◆ **Given records**
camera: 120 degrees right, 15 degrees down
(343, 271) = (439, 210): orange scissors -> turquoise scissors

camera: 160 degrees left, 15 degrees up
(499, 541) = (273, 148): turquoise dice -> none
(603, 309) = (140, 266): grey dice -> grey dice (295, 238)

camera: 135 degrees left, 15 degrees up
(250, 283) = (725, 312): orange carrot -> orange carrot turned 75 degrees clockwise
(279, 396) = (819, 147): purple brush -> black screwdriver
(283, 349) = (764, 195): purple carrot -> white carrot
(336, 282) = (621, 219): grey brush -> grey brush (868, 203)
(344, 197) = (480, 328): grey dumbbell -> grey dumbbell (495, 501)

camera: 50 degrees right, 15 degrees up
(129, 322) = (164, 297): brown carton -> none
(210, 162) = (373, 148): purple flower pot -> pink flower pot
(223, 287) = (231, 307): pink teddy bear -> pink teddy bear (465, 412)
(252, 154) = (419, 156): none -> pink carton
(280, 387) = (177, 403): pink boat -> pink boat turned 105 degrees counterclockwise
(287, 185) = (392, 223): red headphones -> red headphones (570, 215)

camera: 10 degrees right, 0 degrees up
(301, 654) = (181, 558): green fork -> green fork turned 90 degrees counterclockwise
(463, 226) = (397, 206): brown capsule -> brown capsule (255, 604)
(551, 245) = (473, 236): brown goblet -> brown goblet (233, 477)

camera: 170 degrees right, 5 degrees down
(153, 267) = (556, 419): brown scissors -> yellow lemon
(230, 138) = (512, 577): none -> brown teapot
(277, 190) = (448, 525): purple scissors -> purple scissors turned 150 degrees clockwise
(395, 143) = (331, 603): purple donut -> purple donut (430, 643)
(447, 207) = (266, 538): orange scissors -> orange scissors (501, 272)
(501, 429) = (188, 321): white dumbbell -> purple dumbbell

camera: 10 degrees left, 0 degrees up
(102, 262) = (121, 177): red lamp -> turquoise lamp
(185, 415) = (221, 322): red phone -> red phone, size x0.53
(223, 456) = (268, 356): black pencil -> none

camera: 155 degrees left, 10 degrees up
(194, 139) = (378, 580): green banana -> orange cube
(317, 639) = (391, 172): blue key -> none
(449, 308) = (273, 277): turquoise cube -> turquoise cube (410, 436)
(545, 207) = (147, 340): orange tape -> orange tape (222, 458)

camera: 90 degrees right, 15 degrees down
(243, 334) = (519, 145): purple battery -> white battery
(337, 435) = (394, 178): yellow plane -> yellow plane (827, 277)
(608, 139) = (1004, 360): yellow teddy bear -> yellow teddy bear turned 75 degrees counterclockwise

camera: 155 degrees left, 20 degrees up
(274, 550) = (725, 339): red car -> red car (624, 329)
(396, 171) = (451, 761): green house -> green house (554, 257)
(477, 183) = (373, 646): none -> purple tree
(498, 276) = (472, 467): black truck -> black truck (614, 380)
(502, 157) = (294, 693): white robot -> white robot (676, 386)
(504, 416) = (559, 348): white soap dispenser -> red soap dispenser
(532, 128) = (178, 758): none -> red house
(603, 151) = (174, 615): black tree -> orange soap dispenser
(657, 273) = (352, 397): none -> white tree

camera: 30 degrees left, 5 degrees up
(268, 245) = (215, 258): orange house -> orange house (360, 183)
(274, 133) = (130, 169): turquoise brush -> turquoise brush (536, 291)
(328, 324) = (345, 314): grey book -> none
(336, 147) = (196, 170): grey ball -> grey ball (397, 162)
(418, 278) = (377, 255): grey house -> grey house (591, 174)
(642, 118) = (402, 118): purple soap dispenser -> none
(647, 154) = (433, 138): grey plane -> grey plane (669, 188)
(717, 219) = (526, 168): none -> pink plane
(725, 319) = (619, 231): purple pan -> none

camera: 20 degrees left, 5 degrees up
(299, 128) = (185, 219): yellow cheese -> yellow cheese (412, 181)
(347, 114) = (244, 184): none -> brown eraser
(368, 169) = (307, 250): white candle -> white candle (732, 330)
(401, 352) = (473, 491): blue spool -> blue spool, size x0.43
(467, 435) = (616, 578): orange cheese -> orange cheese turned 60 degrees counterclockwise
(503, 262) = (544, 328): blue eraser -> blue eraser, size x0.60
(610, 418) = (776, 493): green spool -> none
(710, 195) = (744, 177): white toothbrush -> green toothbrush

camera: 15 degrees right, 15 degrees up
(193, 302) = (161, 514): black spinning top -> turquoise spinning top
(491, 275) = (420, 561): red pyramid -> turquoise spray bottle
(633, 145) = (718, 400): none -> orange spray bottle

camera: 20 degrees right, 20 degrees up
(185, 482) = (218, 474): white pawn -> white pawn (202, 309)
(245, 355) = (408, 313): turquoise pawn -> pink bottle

◆ **Problem to work on**
Transcribe the material exactly, stopping after the "(279, 396) = (819, 147): purple" line.

◆ **Completed exercise**
camera: 120 degrees right, 15 degrees down
(343, 271) = (439, 210): orange scissors -> turquoise scissors

camera: 160 degrees left, 15 degrees up
(499, 541) = (273, 148): turquoise dice -> none
(603, 309) = (140, 266): grey dice -> grey dice (295, 238)

camera: 135 degrees left, 15 degrees up
(250, 283) = (725, 312): orange carrot -> orange carrot turned 75 degrees clockwise
(279, 396) = (819, 147): purple brush -> black screwdriver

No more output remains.